All lines holding the string "TEMP" should be copied from the data below.

──────── Provided entries ────────

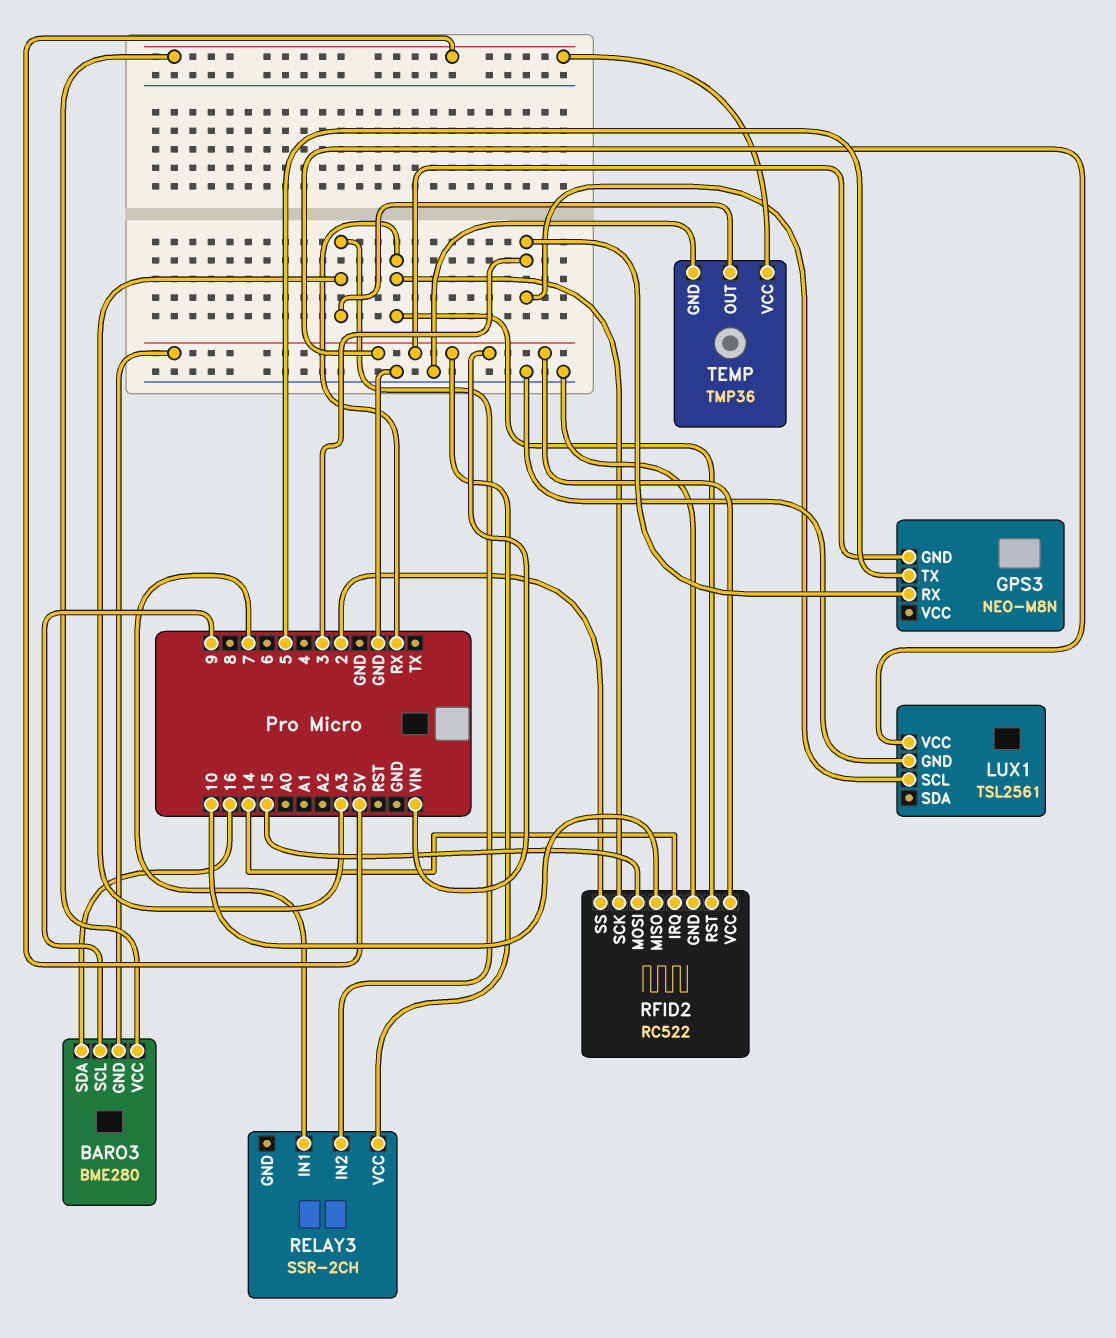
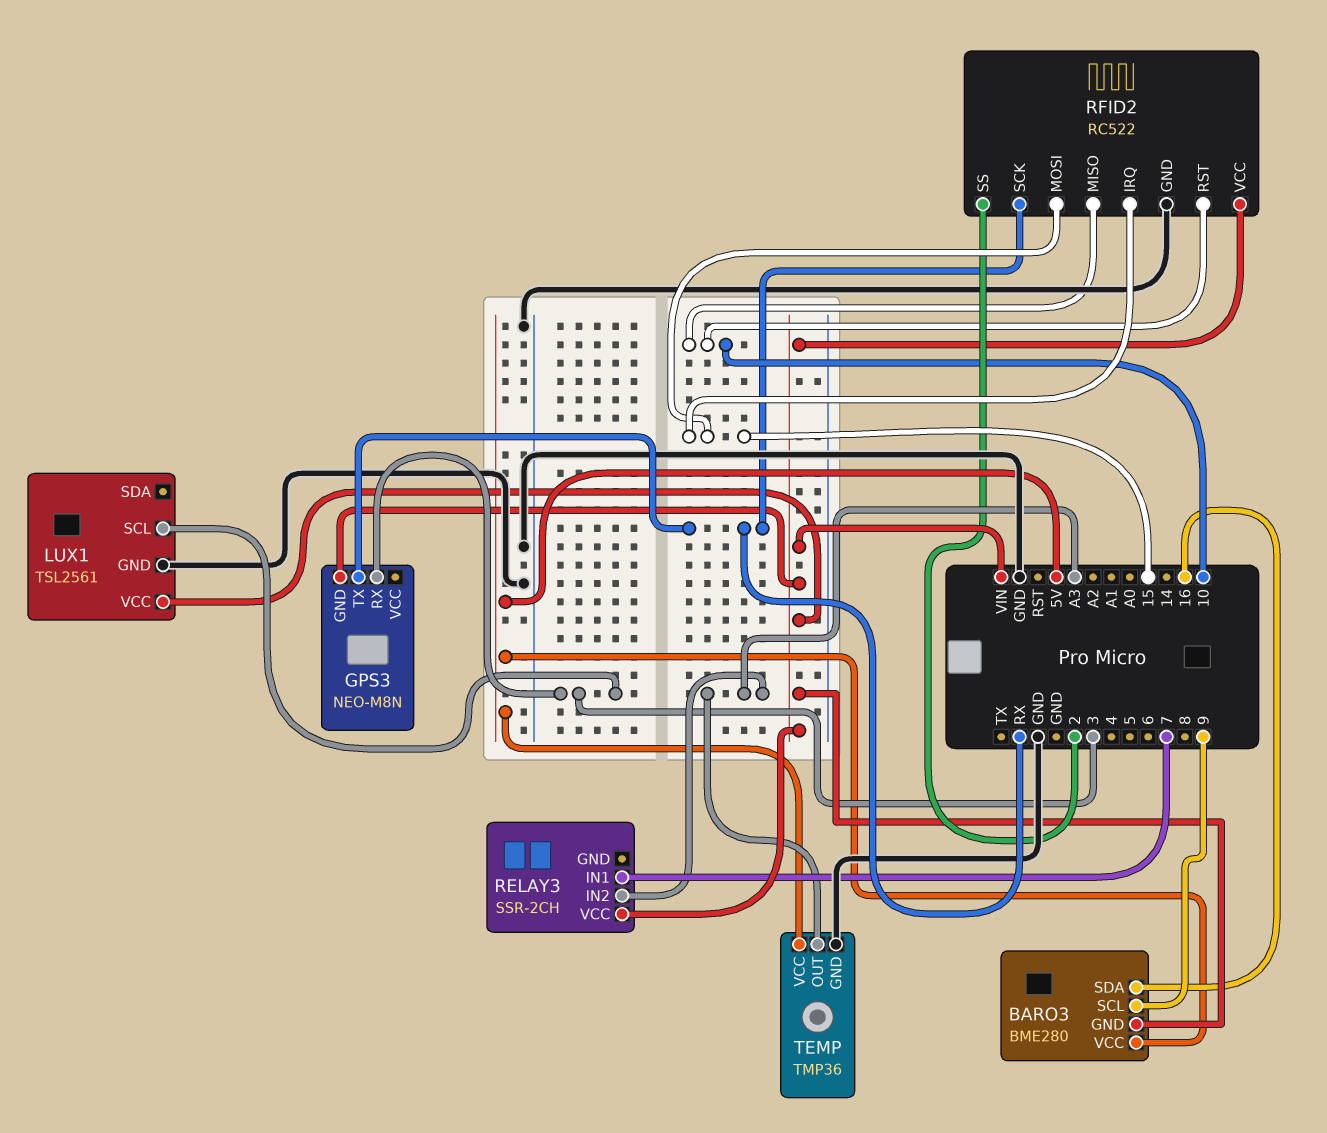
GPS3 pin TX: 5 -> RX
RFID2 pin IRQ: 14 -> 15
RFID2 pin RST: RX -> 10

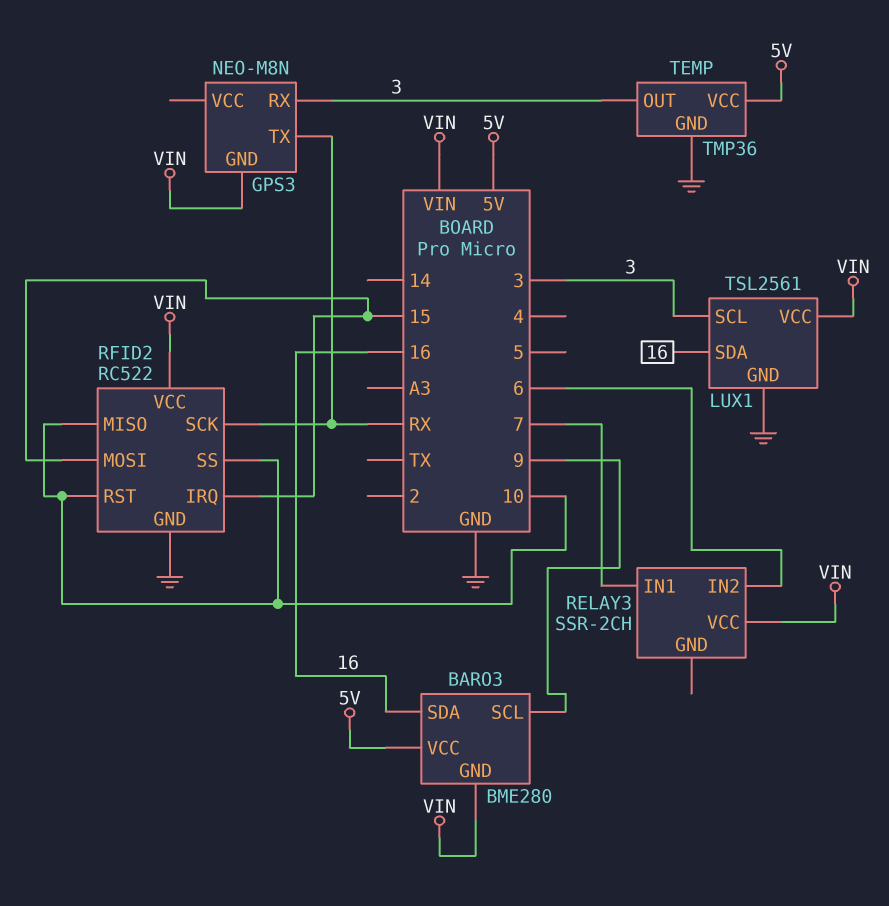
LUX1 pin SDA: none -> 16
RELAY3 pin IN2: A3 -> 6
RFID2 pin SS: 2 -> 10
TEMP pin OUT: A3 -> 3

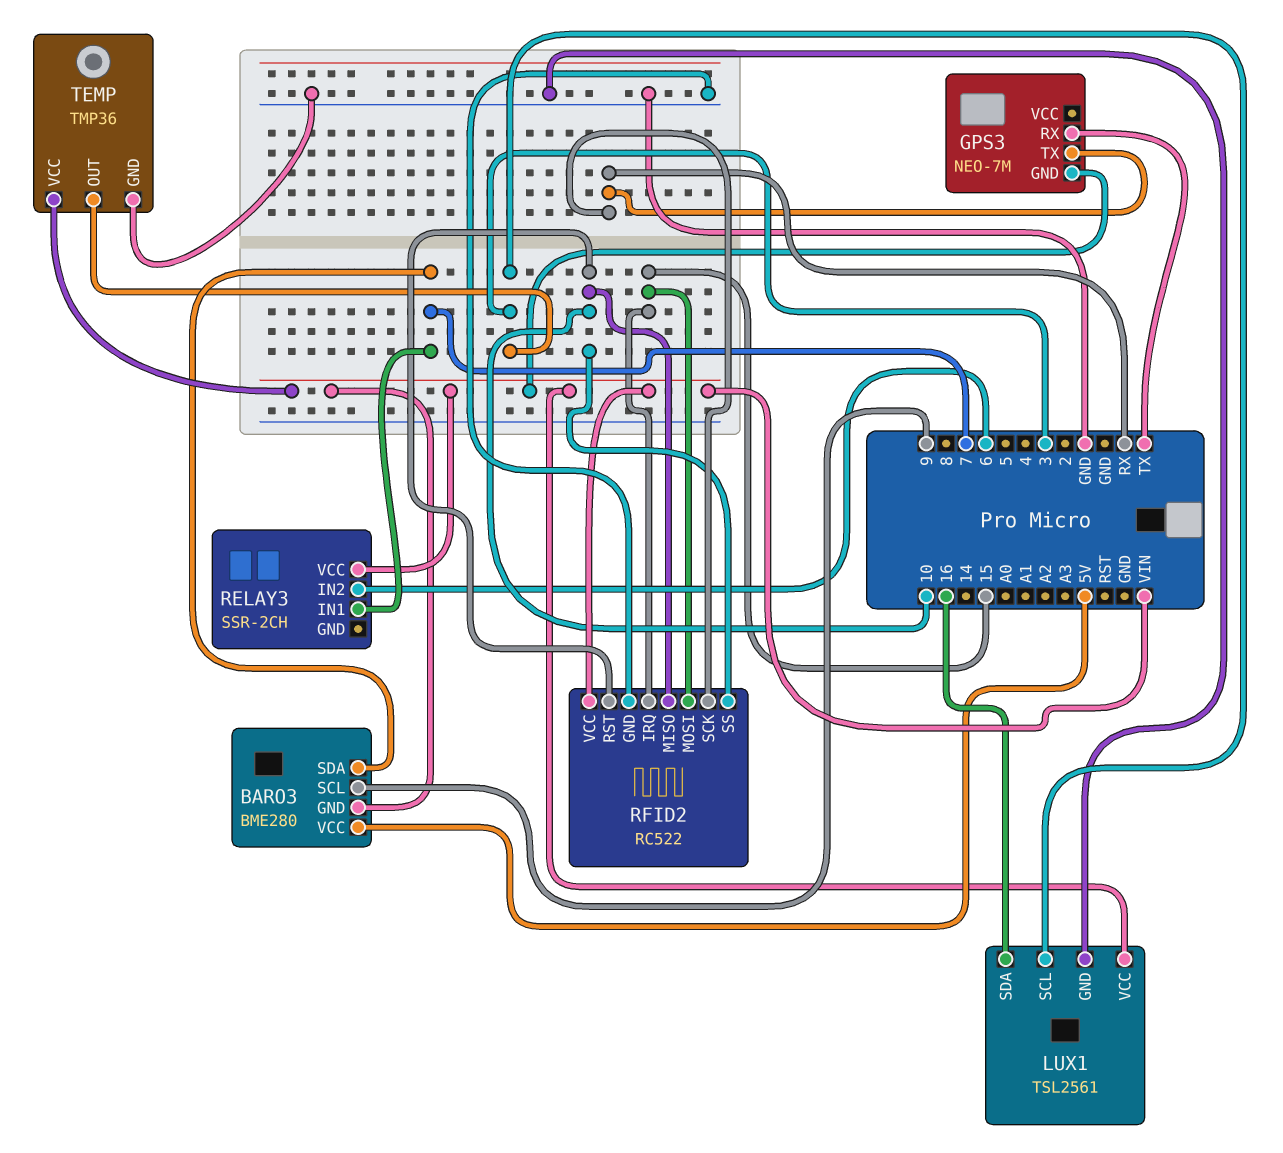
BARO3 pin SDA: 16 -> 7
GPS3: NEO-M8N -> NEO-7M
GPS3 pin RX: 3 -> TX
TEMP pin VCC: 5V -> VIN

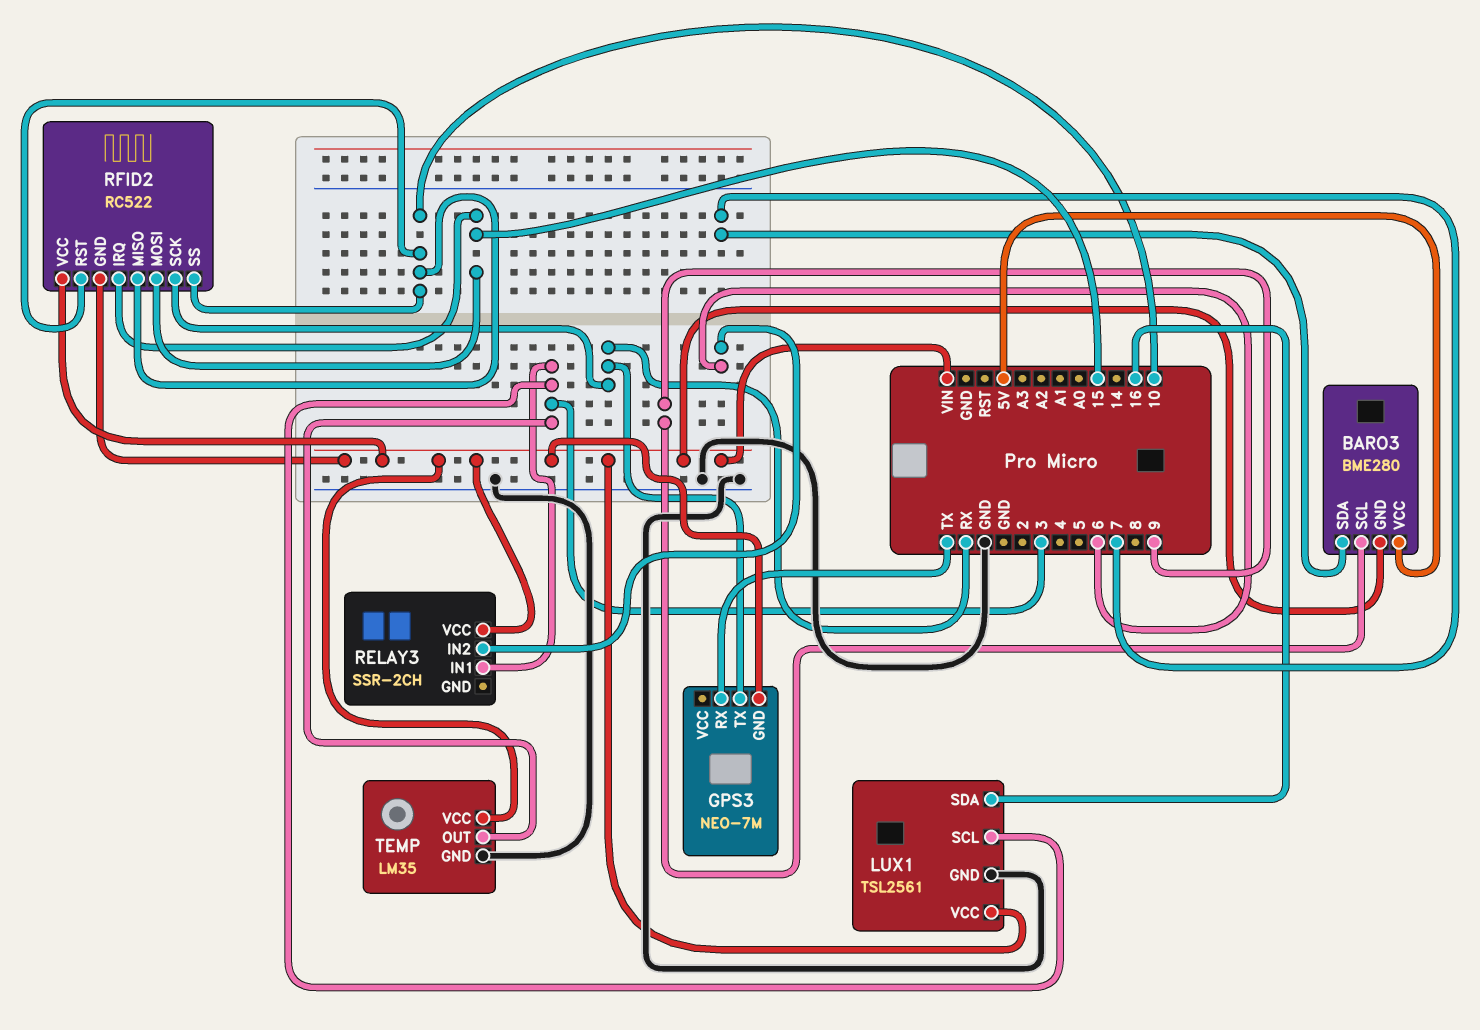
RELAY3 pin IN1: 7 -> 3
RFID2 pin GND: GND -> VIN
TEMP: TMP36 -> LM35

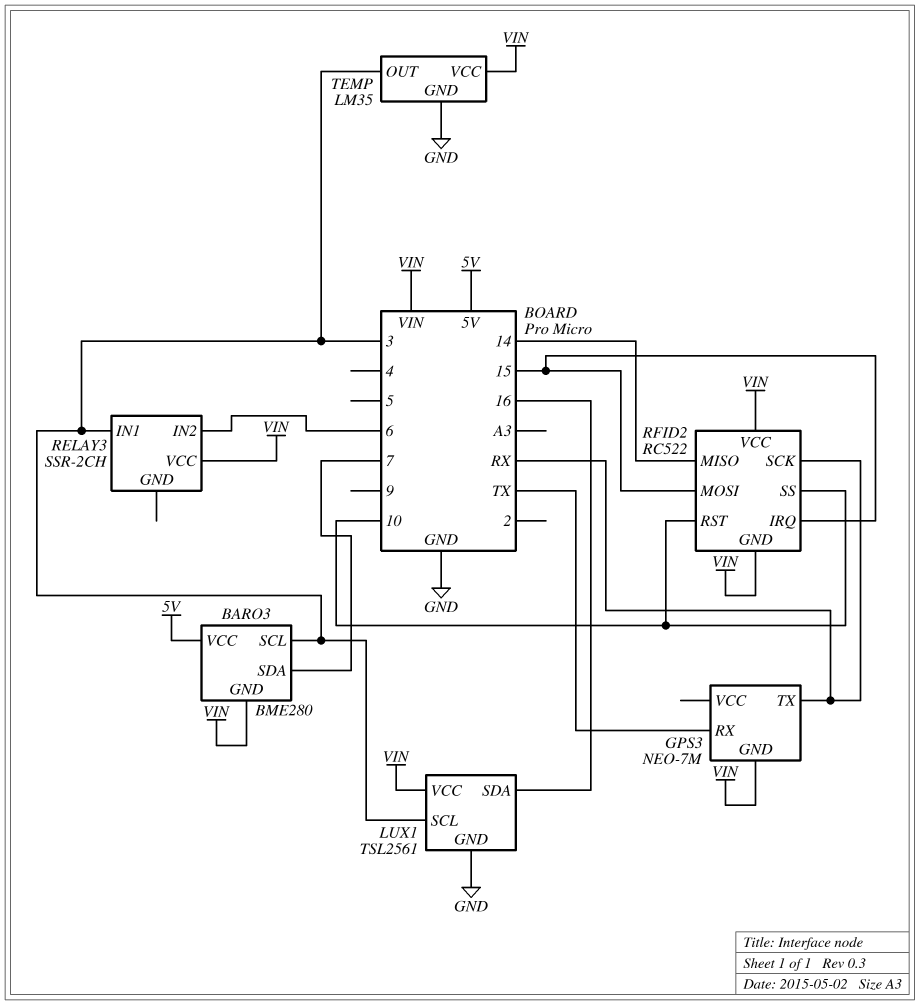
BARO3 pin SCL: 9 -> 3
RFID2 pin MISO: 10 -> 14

────────

**Response to the task**:
TEMP pin OUT: A3 -> 3
TEMP pin VCC: 5V -> VIN
TEMP: TMP36 -> LM35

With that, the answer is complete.